• _Task directions_: Repeat every record exactly as written.

• _Supplied material_:
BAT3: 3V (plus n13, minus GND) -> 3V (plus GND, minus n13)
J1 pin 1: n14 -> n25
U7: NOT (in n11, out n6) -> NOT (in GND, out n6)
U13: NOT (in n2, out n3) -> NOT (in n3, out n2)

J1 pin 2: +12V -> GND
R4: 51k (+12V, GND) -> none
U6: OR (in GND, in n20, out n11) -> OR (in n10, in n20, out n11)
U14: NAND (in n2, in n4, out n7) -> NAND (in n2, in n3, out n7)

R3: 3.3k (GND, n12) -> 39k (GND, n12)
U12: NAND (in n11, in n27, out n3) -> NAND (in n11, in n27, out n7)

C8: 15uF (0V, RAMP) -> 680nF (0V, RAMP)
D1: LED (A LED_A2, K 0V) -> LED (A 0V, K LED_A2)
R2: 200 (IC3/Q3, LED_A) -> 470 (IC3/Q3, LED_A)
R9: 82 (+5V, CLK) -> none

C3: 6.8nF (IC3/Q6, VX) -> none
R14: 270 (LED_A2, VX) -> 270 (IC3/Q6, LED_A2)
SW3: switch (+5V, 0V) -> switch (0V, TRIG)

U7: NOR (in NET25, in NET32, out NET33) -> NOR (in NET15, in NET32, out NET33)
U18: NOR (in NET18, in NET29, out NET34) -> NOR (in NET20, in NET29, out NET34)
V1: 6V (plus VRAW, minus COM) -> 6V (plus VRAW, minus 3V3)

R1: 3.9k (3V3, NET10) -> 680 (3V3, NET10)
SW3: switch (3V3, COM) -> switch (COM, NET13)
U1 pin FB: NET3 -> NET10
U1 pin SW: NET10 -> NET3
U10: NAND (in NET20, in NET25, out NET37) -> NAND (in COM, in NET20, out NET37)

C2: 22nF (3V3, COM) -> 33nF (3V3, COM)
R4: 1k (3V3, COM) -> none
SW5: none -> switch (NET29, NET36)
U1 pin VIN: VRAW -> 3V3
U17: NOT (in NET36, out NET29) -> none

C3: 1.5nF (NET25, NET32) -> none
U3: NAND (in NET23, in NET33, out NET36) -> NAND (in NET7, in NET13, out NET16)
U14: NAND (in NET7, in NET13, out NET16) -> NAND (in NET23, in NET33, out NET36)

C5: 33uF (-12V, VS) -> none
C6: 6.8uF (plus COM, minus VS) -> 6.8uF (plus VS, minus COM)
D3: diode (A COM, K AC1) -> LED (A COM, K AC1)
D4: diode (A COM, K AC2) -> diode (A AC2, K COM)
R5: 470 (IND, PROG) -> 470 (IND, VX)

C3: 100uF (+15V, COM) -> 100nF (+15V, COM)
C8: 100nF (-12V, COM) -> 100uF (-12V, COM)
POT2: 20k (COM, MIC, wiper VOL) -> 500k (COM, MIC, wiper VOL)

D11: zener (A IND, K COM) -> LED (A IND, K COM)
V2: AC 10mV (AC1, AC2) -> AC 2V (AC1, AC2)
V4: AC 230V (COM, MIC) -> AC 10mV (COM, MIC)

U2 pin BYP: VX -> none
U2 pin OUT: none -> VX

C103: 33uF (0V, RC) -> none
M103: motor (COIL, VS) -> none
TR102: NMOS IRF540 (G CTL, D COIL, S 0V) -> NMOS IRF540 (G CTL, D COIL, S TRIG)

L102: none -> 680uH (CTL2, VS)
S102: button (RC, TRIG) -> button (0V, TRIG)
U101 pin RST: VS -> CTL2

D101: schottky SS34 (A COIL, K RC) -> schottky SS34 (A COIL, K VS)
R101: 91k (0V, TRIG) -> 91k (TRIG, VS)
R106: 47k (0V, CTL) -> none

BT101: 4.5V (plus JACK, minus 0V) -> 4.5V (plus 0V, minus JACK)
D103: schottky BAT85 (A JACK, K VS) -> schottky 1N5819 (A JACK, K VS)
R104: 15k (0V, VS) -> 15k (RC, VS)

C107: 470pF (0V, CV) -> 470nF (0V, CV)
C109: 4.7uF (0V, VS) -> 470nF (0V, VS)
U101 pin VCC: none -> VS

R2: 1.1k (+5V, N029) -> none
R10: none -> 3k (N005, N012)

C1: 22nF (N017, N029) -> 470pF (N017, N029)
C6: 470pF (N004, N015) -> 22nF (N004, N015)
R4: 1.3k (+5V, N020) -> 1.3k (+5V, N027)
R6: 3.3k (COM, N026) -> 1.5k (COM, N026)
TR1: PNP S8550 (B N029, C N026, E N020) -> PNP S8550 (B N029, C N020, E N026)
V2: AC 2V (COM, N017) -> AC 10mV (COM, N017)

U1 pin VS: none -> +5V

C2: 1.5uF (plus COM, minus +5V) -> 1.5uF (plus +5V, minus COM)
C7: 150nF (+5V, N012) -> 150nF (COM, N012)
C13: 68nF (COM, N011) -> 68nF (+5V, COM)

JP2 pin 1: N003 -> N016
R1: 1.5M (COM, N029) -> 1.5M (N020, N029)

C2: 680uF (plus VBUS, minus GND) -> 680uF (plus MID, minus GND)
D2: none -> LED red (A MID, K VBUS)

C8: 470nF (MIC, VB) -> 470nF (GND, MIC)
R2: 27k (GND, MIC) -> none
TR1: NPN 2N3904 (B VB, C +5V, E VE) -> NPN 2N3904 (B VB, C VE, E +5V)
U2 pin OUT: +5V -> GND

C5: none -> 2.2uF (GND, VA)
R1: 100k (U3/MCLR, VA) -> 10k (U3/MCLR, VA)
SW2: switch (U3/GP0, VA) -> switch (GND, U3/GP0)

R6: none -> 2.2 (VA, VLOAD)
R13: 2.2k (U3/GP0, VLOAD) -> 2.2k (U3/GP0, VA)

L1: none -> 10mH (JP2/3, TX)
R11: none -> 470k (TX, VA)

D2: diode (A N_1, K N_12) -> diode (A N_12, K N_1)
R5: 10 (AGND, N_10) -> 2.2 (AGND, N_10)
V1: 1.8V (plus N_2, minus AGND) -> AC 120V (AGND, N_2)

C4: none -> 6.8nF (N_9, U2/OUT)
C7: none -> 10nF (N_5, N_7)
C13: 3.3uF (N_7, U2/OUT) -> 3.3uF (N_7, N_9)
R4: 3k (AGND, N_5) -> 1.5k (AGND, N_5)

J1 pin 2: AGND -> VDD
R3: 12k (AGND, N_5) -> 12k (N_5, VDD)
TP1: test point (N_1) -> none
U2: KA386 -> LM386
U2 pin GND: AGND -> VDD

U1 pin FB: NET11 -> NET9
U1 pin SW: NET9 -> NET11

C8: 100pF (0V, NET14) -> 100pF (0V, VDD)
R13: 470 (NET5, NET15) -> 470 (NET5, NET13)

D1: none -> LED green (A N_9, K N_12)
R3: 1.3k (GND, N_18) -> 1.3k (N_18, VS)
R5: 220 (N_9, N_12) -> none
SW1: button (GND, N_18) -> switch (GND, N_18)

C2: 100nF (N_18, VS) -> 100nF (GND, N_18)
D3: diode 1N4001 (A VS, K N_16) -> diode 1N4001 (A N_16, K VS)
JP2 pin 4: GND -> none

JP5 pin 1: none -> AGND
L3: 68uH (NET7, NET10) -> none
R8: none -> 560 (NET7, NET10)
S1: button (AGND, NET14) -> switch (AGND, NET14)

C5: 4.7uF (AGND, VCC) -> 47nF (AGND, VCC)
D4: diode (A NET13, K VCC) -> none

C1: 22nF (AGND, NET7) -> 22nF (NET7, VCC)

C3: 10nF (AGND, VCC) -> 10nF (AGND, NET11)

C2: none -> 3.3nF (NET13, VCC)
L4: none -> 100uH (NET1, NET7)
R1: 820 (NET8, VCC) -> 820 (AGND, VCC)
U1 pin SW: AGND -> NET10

• _Output below_:
BAT3: 3V (plus n13, minus GND) -> 3V (plus GND, minus n13)
J1 pin 1: n14 -> n25
U7: NOT (in n11, out n6) -> NOT (in GND, out n6)
U13: NOT (in n2, out n3) -> NOT (in n3, out n2)

J1 pin 2: +12V -> GND
R4: 51k (+12V, GND) -> none
U6: OR (in GND, in n20, out n11) -> OR (in n10, in n20, out n11)
U14: NAND (in n2, in n4, out n7) -> NAND (in n2, in n3, out n7)

R3: 3.3k (GND, n12) -> 39k (GND, n12)
U12: NAND (in n11, in n27, out n3) -> NAND (in n11, in n27, out n7)

C8: 15uF (0V, RAMP) -> 680nF (0V, RAMP)
D1: LED (A LED_A2, K 0V) -> LED (A 0V, K LED_A2)
R2: 200 (IC3/Q3, LED_A) -> 470 (IC3/Q3, LED_A)
R9: 82 (+5V, CLK) -> none

C3: 6.8nF (IC3/Q6, VX) -> none
R14: 270 (LED_A2, VX) -> 270 (IC3/Q6, LED_A2)
SW3: switch (+5V, 0V) -> switch (0V, TRIG)

U7: NOR (in NET25, in NET32, out NET33) -> NOR (in NET15, in NET32, out NET33)
U18: NOR (in NET18, in NET29, out NET34) -> NOR (in NET20, in NET29, out NET34)
V1: 6V (plus VRAW, minus COM) -> 6V (plus VRAW, minus 3V3)

R1: 3.9k (3V3, NET10) -> 680 (3V3, NET10)
SW3: switch (3V3, COM) -> switch (COM, NET13)
U1 pin FB: NET3 -> NET10
U1 pin SW: NET10 -> NET3
U10: NAND (in NET20, in NET25, out NET37) -> NAND (in COM, in NET20, out NET37)

C2: 22nF (3V3, COM) -> 33nF (3V3, COM)
R4: 1k (3V3, COM) -> none
SW5: none -> switch (NET29, NET36)
U1 pin VIN: VRAW -> 3V3
U17: NOT (in NET36, out NET29) -> none

C3: 1.5nF (NET25, NET32) -> none
U3: NAND (in NET23, in NET33, out NET36) -> NAND (in NET7, in NET13, out NET16)
U14: NAND (in NET7, in NET13, out NET16) -> NAND (in NET23, in NET33, out NET36)

C5: 33uF (-12V, VS) -> none
C6: 6.8uF (plus COM, minus VS) -> 6.8uF (plus VS, minus COM)
D3: diode (A COM, K AC1) -> LED (A COM, K AC1)
D4: diode (A COM, K AC2) -> diode (A AC2, K COM)
R5: 470 (IND, PROG) -> 470 (IND, VX)

C3: 100uF (+15V, COM) -> 100nF (+15V, COM)
C8: 100nF (-12V, COM) -> 100uF (-12V, COM)
POT2: 20k (COM, MIC, wiper VOL) -> 500k (COM, MIC, wiper VOL)

D11: zener (A IND, K COM) -> LED (A IND, K COM)
V2: AC 10mV (AC1, AC2) -> AC 2V (AC1, AC2)
V4: AC 230V (COM, MIC) -> AC 10mV (COM, MIC)

U2 pin BYP: VX -> none
U2 pin OUT: none -> VX

C103: 33uF (0V, RC) -> none
M103: motor (COIL, VS) -> none
TR102: NMOS IRF540 (G CTL, D COIL, S 0V) -> NMOS IRF540 (G CTL, D COIL, S TRIG)

L102: none -> 680uH (CTL2, VS)
S102: button (RC, TRIG) -> button (0V, TRIG)
U101 pin RST: VS -> CTL2

D101: schottky SS34 (A COIL, K RC) -> schottky SS34 (A COIL, K VS)
R101: 91k (0V, TRIG) -> 91k (TRIG, VS)
R106: 47k (0V, CTL) -> none

BT101: 4.5V (plus JACK, minus 0V) -> 4.5V (plus 0V, minus JACK)
D103: schottky BAT85 (A JACK, K VS) -> schottky 1N5819 (A JACK, K VS)
R104: 15k (0V, VS) -> 15k (RC, VS)

C107: 470pF (0V, CV) -> 470nF (0V, CV)
C109: 4.7uF (0V, VS) -> 470nF (0V, VS)
U101 pin VCC: none -> VS

R2: 1.1k (+5V, N029) -> none
R10: none -> 3k (N005, N012)

C1: 22nF (N017, N029) -> 470pF (N017, N029)
C6: 470pF (N004, N015) -> 22nF (N004, N015)
R4: 1.3k (+5V, N020) -> 1.3k (+5V, N027)
R6: 3.3k (COM, N026) -> 1.5k (COM, N026)
TR1: PNP S8550 (B N029, C N026, E N020) -> PNP S8550 (B N029, C N020, E N026)
V2: AC 2V (COM, N017) -> AC 10mV (COM, N017)

U1 pin VS: none -> +5V

C2: 1.5uF (plus COM, minus +5V) -> 1.5uF (plus +5V, minus COM)
C7: 150nF (+5V, N012) -> 150nF (COM, N012)
C13: 68nF (COM, N011) -> 68nF (+5V, COM)

JP2 pin 1: N003 -> N016
R1: 1.5M (COM, N029) -> 1.5M (N020, N029)

C2: 680uF (plus VBUS, minus GND) -> 680uF (plus MID, minus GND)
D2: none -> LED red (A MID, K VBUS)

C8: 470nF (MIC, VB) -> 470nF (GND, MIC)
R2: 27k (GND, MIC) -> none
TR1: NPN 2N3904 (B VB, C +5V, E VE) -> NPN 2N3904 (B VB, C VE, E +5V)
U2 pin OUT: +5V -> GND

C5: none -> 2.2uF (GND, VA)
R1: 100k (U3/MCLR, VA) -> 10k (U3/MCLR, VA)
SW2: switch (U3/GP0, VA) -> switch (GND, U3/GP0)

R6: none -> 2.2 (VA, VLOAD)
R13: 2.2k (U3/GP0, VLOAD) -> 2.2k (U3/GP0, VA)

L1: none -> 10mH (JP2/3, TX)
R11: none -> 470k (TX, VA)

D2: diode (A N_1, K N_12) -> diode (A N_12, K N_1)
R5: 10 (AGND, N_10) -> 2.2 (AGND, N_10)
V1: 1.8V (plus N_2, minus AGND) -> AC 120V (AGND, N_2)

C4: none -> 6.8nF (N_9, U2/OUT)
C7: none -> 10nF (N_5, N_7)
C13: 3.3uF (N_7, U2/OUT) -> 3.3uF (N_7, N_9)
R4: 3k (AGND, N_5) -> 1.5k (AGND, N_5)

J1 pin 2: AGND -> VDD
R3: 12k (AGND, N_5) -> 12k (N_5, VDD)
TP1: test point (N_1) -> none
U2: KA386 -> LM386
U2 pin GND: AGND -> VDD

U1 pin FB: NET11 -> NET9
U1 pin SW: NET9 -> NET11

C8: 100pF (0V, NET14) -> 100pF (0V, VDD)
R13: 470 (NET5, NET15) -> 470 (NET5, NET13)

D1: none -> LED green (A N_9, K N_12)
R3: 1.3k (GND, N_18) -> 1.3k (N_18, VS)
R5: 220 (N_9, N_12) -> none
SW1: button (GND, N_18) -> switch (GND, N_18)

C2: 100nF (N_18, VS) -> 100nF (GND, N_18)
D3: diode 1N4001 (A VS, K N_16) -> diode 1N4001 (A N_16, K VS)
JP2 pin 4: GND -> none

JP5 pin 1: none -> AGND
L3: 68uH (NET7, NET10) -> none
R8: none -> 560 (NET7, NET10)
S1: button (AGND, NET14) -> switch (AGND, NET14)

C5: 4.7uF (AGND, VCC) -> 47nF (AGND, VCC)
D4: diode (A NET13, K VCC) -> none

C1: 22nF (AGND, NET7) -> 22nF (NET7, VCC)

C3: 10nF (AGND, VCC) -> 10nF (AGND, NET11)

C2: none -> 3.3nF (NET13, VCC)
L4: none -> 100uH (NET1, NET7)
R1: 820 (NET8, VCC) -> 820 (AGND, VCC)
U1 pin SW: AGND -> NET10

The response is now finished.